Supplied information:
"""

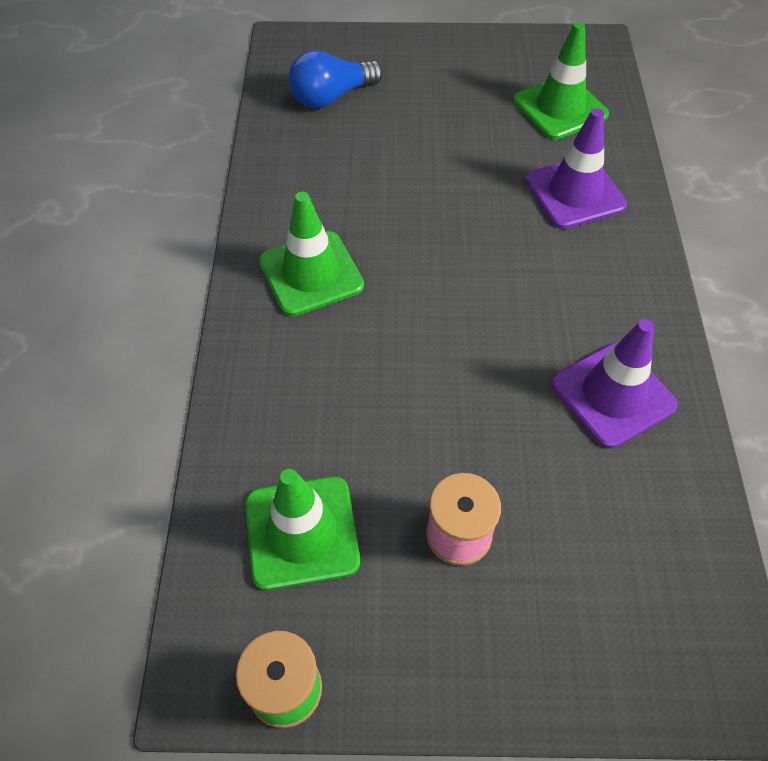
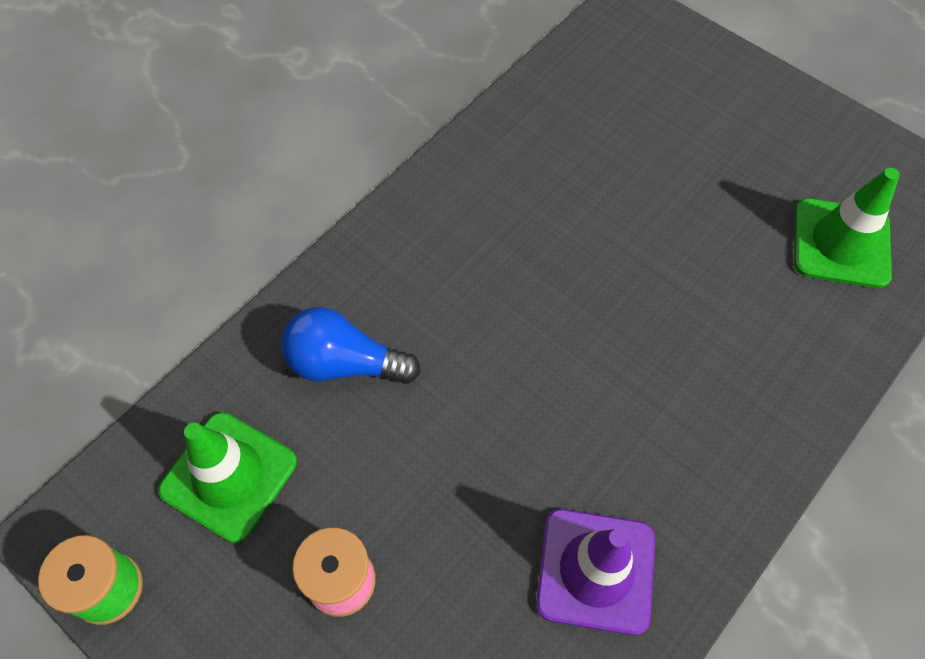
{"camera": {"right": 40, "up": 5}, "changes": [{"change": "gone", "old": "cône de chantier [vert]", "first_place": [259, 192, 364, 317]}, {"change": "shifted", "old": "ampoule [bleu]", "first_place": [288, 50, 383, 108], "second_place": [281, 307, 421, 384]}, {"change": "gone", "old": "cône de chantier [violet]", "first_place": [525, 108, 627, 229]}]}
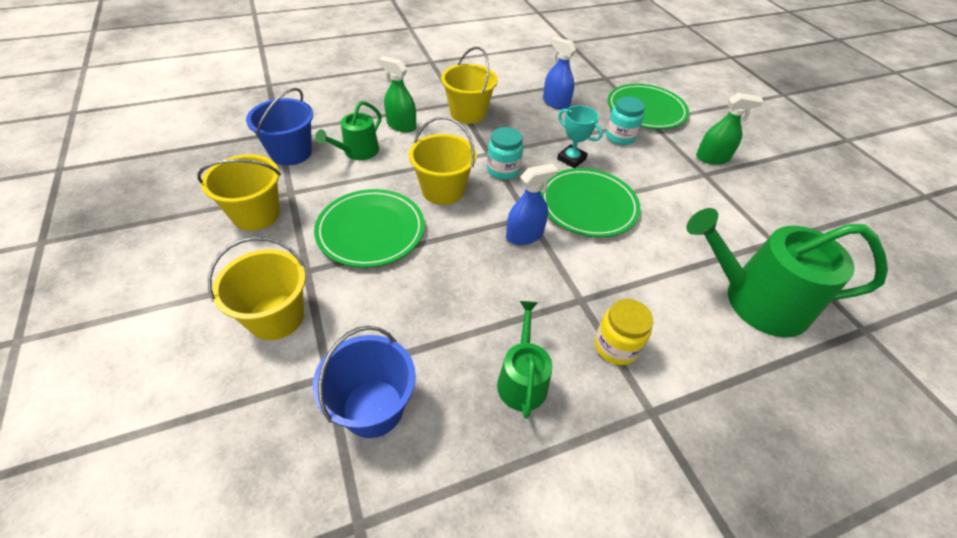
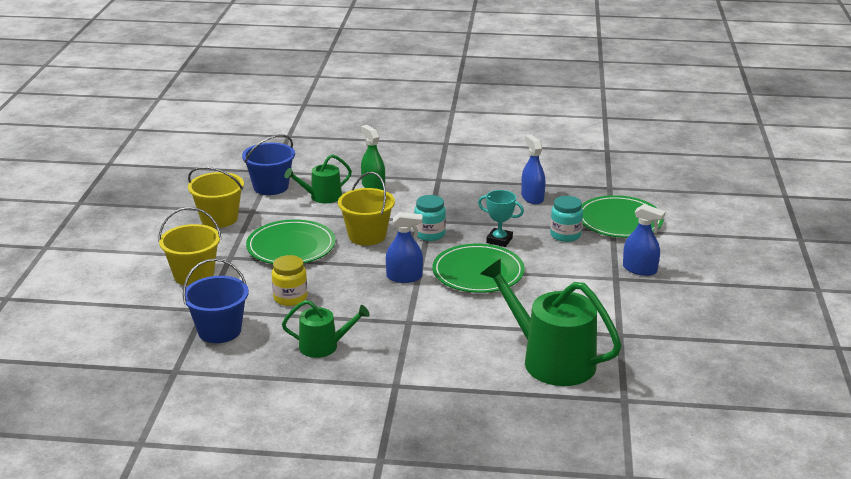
{"camera": {"right": 30, "up": -20}, "changes": [{"change": "gone", "old": "seau [jaune]", "first_place": [441, 47, 498, 124]}, {"change": "rotated", "old": "arrosoir [vert]", "first_place": [497, 301, 553, 419], "second_place": [282, 300, 370, 358], "degrees": 60}, {"change": "rotated", "old": "trophée [turquoise]", "first_place": [557, 105, 603, 168], "second_place": [478, 190, 524, 247], "degrees": -45}, {"change": "shifted", "old": "bocal [jaune]", "first_place": [595, 299, 653, 365], "second_place": [272, 255, 307, 306]}, {"change": "repainted", "old": "vaporisateur [vert]", "new": "vaporisateur [bleu]", "first_place": [696, 93, 763, 165], "second_place": [623, 204, 666, 276]}]}
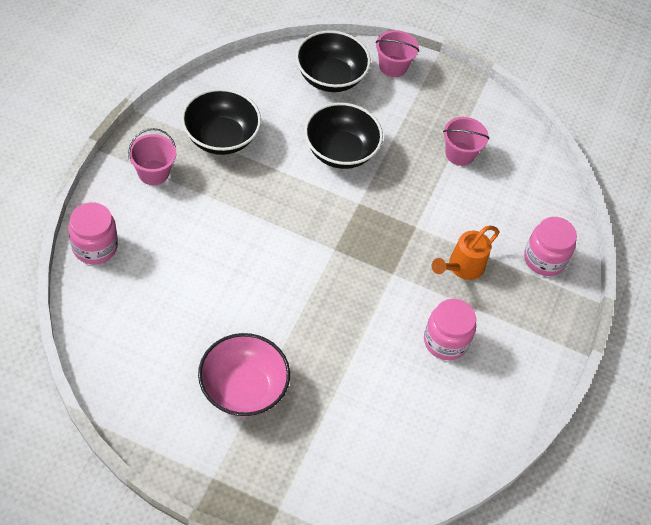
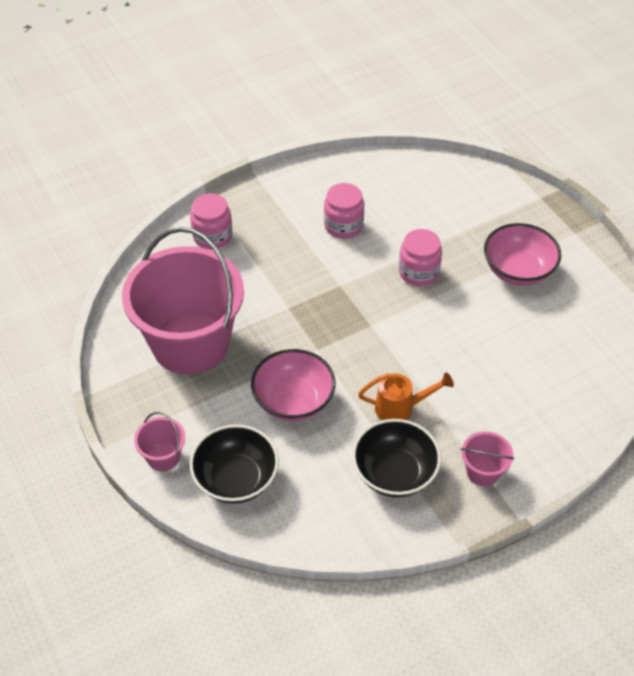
{"camera": {"right": -135, "up": -5}, "changes": [{"change": "shifted", "old": "bocal [rose]", "first_place": [68, 202, 118, 264], "second_place": [399, 229, 442, 286]}, {"change": "repainted", "old": "bol [noir]", "new": "bol [rose]", "first_place": [304, 103, 383, 169], "second_place": [251, 349, 335, 421]}, {"change": "shifted", "old": "arrosoir [orange]", "first_place": [432, 225, 499, 280], "second_place": [358, 373, 454, 420]}, {"change": "scaled", "old": "seau [rose]", "first_place": [443, 117, 489, 166], "second_place": [122, 227, 244, 375], "factor": 2.49}]}
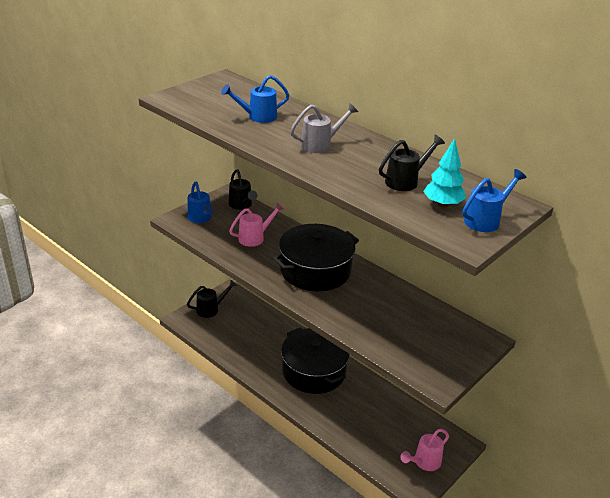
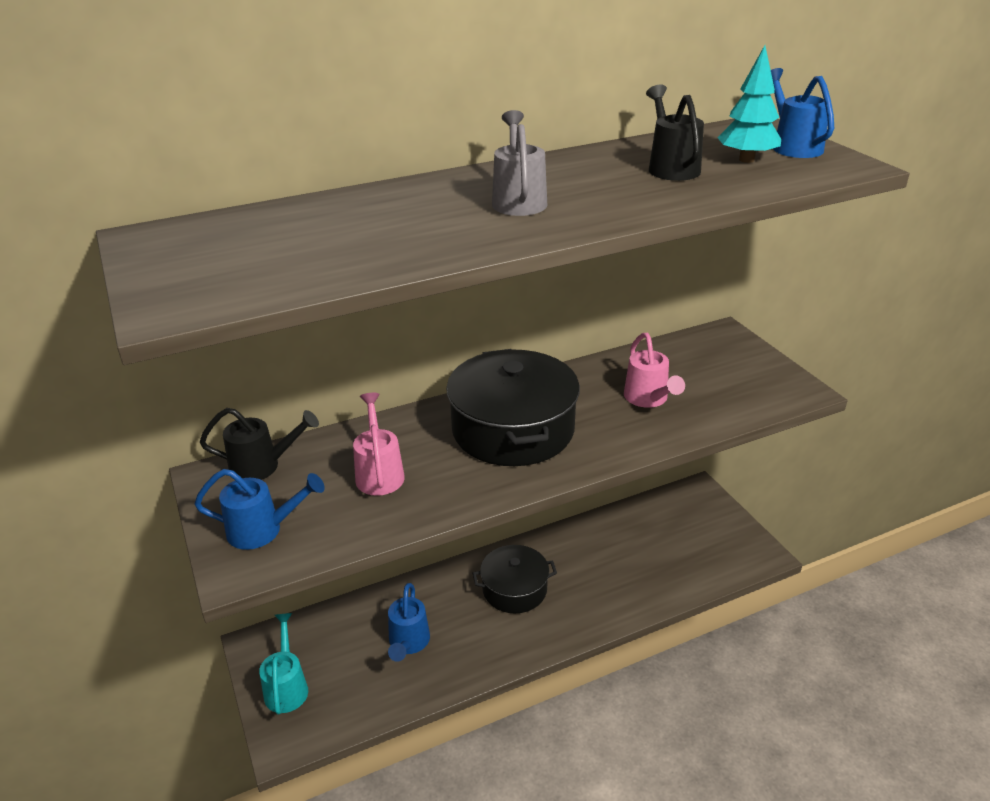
{"camera": {"right": -65, "up": 0}, "changes": [{"change": "repainted", "old": "arrosoir [noir]", "new": "arrosoir [turquoise]", "first_place": [187, 280, 237, 318], "second_place": [259, 613, 308, 714]}, {"change": "shifted", "old": "arrosoir [bleu]", "first_place": [221, 75, 290, 123], "second_place": [388, 583, 430, 662]}, {"change": "scaled", "old": "marmite [noir]", "first_place": [281, 328, 350, 394], "second_place": [473, 545, 557, 613], "factor": 0.62}, {"change": "shifted", "old": "arrosoir [rose]", "first_place": [401, 429, 449, 471], "second_place": [624, 333, 685, 408]}]}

"""

Task prompt: The images are to be left out; every line above should be set down exactly.

Answer section:
{"camera": {"right": 40, "up": 5}, "changes": [{"change": "gone", "old": "cône de chantier [vert]", "first_place": [259, 192, 364, 317]}, {"change": "shifted", "old": "ampoule [bleu]", "first_place": [288, 50, 383, 108], "second_place": [281, 307, 421, 384]}, {"change": "gone", "old": "cône de chantier [violet]", "first_place": [525, 108, 627, 229]}]}
{"camera": {"right": 30, "up": -20}, "changes": [{"change": "gone", "old": "seau [jaune]", "first_place": [441, 47, 498, 124]}, {"change": "rotated", "old": "arrosoir [vert]", "first_place": [497, 301, 553, 419], "second_place": [282, 300, 370, 358], "degrees": 60}, {"change": "rotated", "old": "trophée [turquoise]", "first_place": [557, 105, 603, 168], "second_place": [478, 190, 524, 247], "degrees": -45}, {"change": "shifted", "old": "bocal [jaune]", "first_place": [595, 299, 653, 365], "second_place": [272, 255, 307, 306]}, {"change": "repainted", "old": "vaporisateur [vert]", "new": "vaporisateur [bleu]", "first_place": [696, 93, 763, 165], "second_place": [623, 204, 666, 276]}]}
{"camera": {"right": -135, "up": -5}, "changes": [{"change": "shifted", "old": "bocal [rose]", "first_place": [68, 202, 118, 264], "second_place": [399, 229, 442, 286]}, {"change": "repainted", "old": "bol [noir]", "new": "bol [rose]", "first_place": [304, 103, 383, 169], "second_place": [251, 349, 335, 421]}, {"change": "shifted", "old": "arrosoir [orange]", "first_place": [432, 225, 499, 280], "second_place": [358, 373, 454, 420]}, {"change": "scaled", "old": "seau [rose]", "first_place": [443, 117, 489, 166], "second_place": [122, 227, 244, 375], "factor": 2.49}]}
{"camera": {"right": -65, "up": 0}, "changes": [{"change": "repainted", "old": "arrosoir [noir]", "new": "arrosoir [turquoise]", "first_place": [187, 280, 237, 318], "second_place": [259, 613, 308, 714]}, {"change": "shifted", "old": "arrosoir [bleu]", "first_place": [221, 75, 290, 123], "second_place": [388, 583, 430, 662]}, {"change": "scaled", "old": "marmite [noir]", "first_place": [281, 328, 350, 394], "second_place": [473, 545, 557, 613], "factor": 0.62}, {"change": "shifted", "old": "arrosoir [rose]", "first_place": [401, 429, 449, 471], "second_place": [624, 333, 685, 408]}]}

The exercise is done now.